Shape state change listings
********

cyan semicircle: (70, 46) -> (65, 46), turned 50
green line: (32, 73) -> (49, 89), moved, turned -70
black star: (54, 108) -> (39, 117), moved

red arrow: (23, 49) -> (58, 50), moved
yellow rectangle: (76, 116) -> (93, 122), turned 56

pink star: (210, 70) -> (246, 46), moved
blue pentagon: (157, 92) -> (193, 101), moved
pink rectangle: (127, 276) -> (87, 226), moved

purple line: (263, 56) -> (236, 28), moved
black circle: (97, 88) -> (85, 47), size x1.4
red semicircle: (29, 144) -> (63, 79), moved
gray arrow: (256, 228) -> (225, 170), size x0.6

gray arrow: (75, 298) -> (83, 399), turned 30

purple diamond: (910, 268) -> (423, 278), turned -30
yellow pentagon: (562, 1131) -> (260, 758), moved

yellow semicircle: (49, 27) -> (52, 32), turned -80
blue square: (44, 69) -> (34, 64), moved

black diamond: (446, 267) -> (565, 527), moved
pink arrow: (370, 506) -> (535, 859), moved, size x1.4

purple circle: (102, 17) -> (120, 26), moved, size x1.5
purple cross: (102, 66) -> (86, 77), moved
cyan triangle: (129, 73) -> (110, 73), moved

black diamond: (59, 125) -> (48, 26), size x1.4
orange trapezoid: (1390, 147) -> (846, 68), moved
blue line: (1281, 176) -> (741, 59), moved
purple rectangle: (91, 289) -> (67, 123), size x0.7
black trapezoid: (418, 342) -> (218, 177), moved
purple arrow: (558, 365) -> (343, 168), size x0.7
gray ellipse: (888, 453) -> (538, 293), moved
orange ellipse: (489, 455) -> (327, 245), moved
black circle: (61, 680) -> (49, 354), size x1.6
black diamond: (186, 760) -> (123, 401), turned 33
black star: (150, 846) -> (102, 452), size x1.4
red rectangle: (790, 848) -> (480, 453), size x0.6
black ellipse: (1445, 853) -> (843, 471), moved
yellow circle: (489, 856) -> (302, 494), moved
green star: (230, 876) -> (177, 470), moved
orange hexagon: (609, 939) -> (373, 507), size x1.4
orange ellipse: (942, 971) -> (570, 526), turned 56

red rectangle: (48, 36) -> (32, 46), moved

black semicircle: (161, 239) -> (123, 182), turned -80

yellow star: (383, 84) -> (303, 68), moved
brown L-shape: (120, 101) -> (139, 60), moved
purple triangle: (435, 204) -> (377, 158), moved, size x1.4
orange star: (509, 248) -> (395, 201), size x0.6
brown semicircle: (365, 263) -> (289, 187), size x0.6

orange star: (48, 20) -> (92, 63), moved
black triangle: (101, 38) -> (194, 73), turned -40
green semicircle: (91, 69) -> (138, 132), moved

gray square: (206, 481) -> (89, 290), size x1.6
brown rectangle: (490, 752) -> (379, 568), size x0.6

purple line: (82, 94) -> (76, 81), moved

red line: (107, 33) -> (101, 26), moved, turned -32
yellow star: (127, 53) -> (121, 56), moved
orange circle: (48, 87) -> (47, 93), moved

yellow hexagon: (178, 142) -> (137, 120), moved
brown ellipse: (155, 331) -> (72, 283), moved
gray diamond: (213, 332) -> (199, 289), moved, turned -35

********

## DESCRIPTION OF THE TASK
Out of the entries above, write out only the lines between the line holding "red arrow: (23, 49) -> (58, 50), moved" and the line holding "gray arrow: (75, 298) -> (83, 399), turned 30", inclusive, each exactly as given.

## PROBLEM SOLUTION
red arrow: (23, 49) -> (58, 50), moved
yellow rectangle: (76, 116) -> (93, 122), turned 56

pink star: (210, 70) -> (246, 46), moved
blue pentagon: (157, 92) -> (193, 101), moved
pink rectangle: (127, 276) -> (87, 226), moved

purple line: (263, 56) -> (236, 28), moved
black circle: (97, 88) -> (85, 47), size x1.4
red semicircle: (29, 144) -> (63, 79), moved
gray arrow: (256, 228) -> (225, 170), size x0.6

gray arrow: (75, 298) -> (83, 399), turned 30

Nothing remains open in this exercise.